Exercise: Return the listing that follows exactly, with no pictures included.

····················

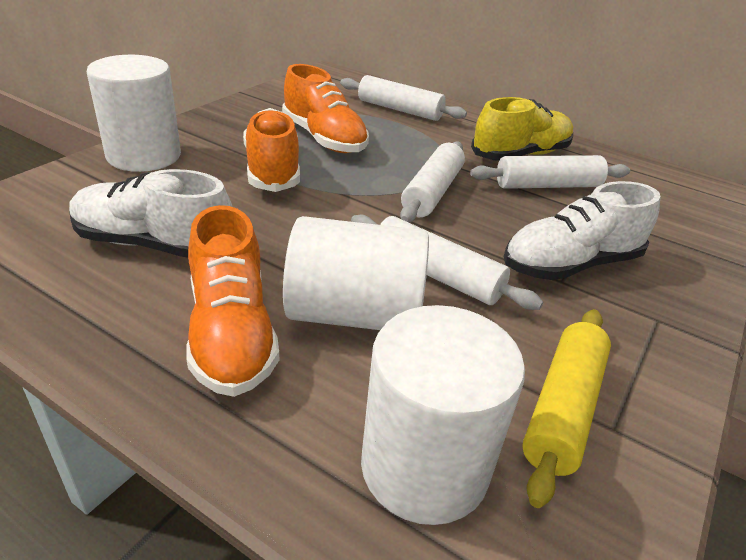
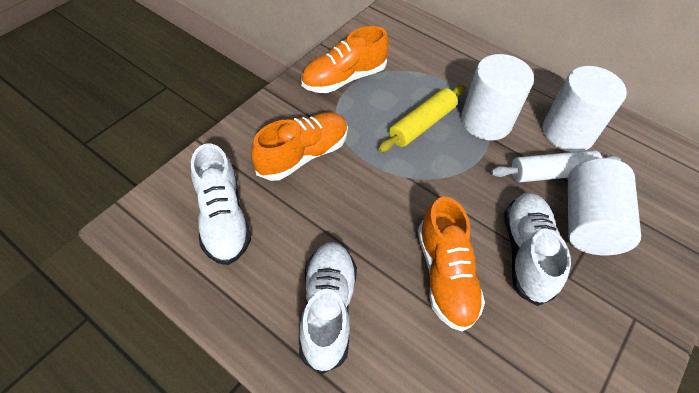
white rolling pin: 4 -> 1
white shoe: 2 -> 3
yellow shoe: 1 -> 0

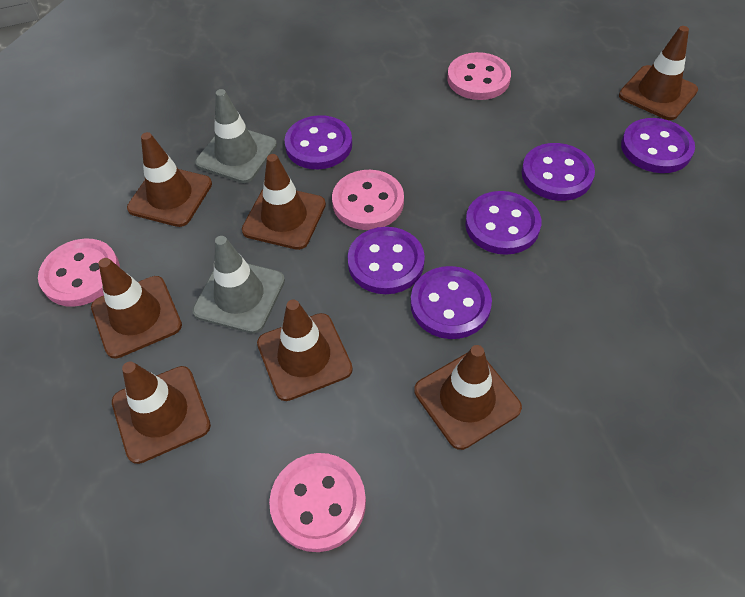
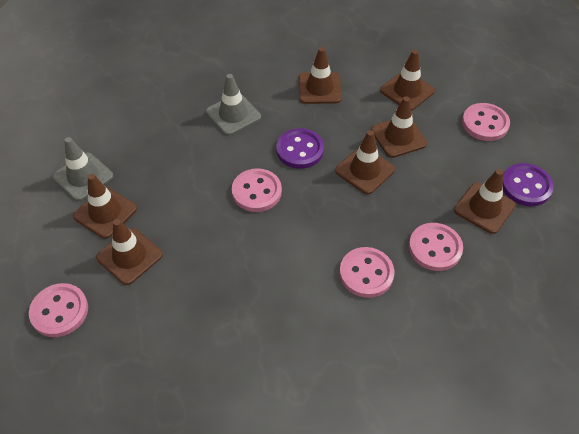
pink button: 4 -> 5
purple button: 6 -> 2

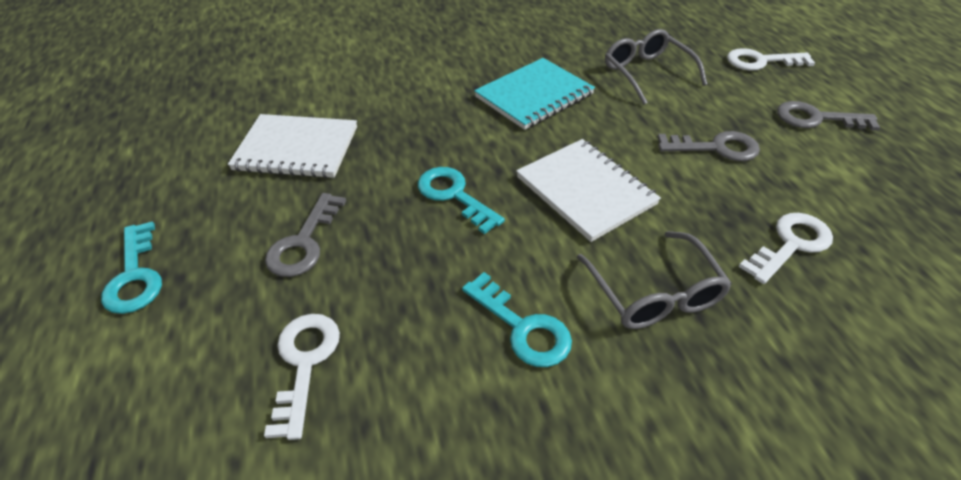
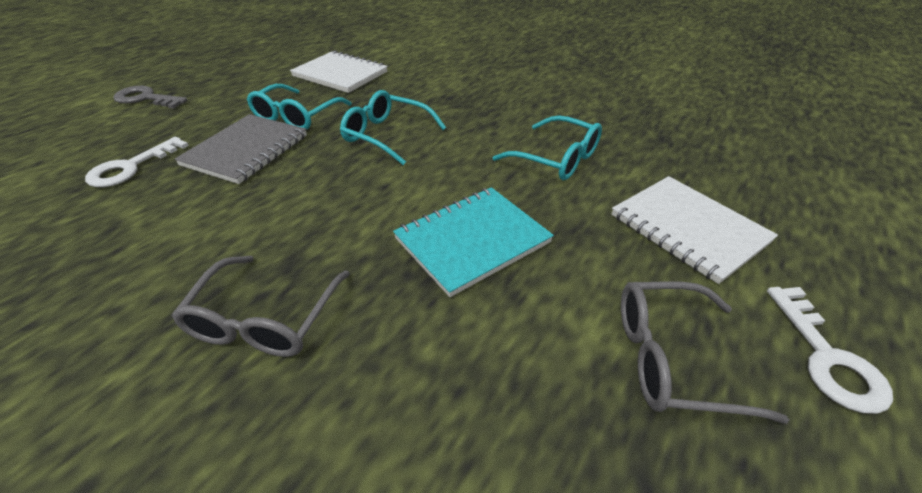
grey key: 3 -> 1
grey notebook: 0 -> 1
turquoise glasses: 0 -> 3
turquoise key: 3 -> 0
white key: 3 -> 2

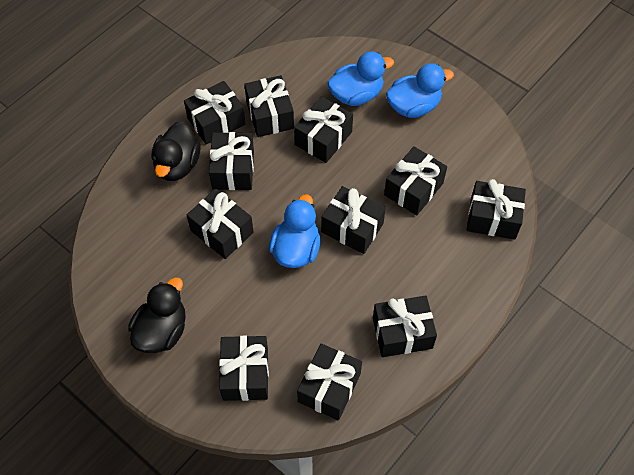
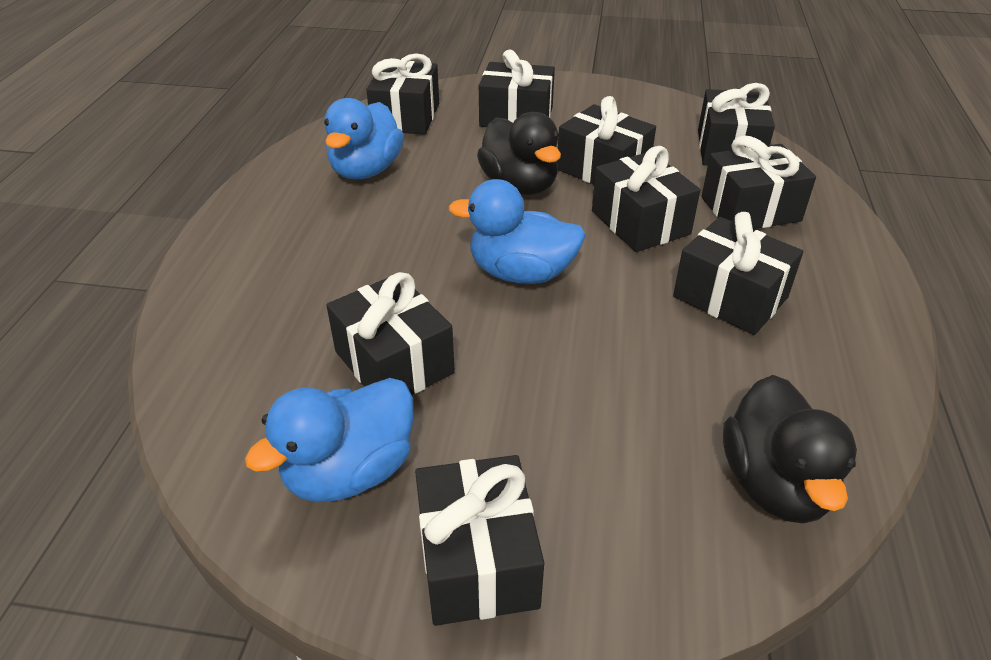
black gift: 11 -> 9

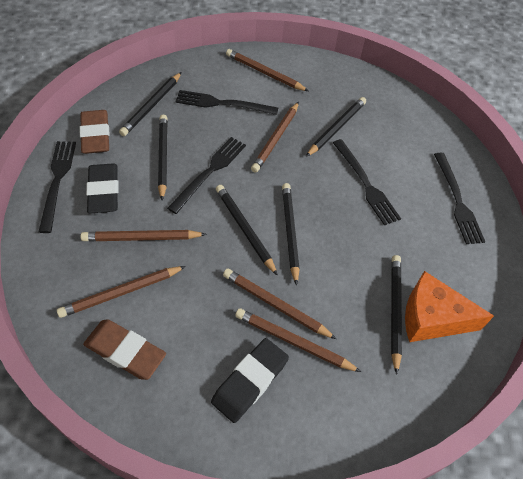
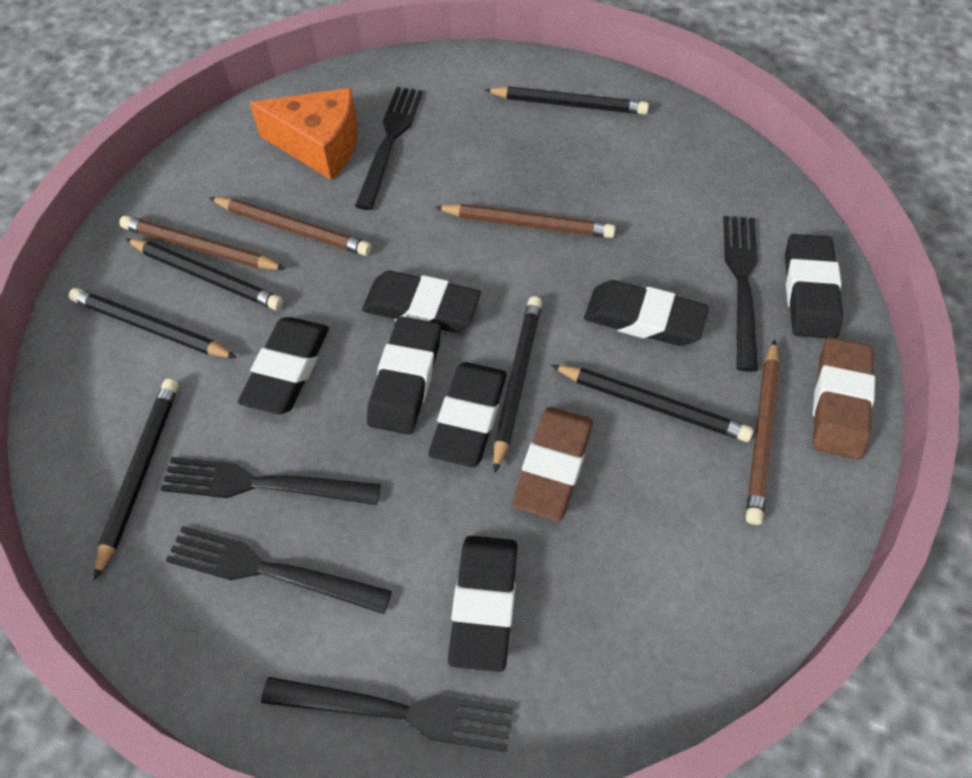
black eraser: 2 -> 7
brown pencil: 6 -> 4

····················

Your solution:
white rolling pin: 4 -> 1
white shoe: 2 -> 3
yellow shoe: 1 -> 0

pink button: 4 -> 5
purple button: 6 -> 2

grey key: 3 -> 1
grey notebook: 0 -> 1
turquoise glasses: 0 -> 3
turquoise key: 3 -> 0
white key: 3 -> 2

black gift: 11 -> 9

black eraser: 2 -> 7
brown pencil: 6 -> 4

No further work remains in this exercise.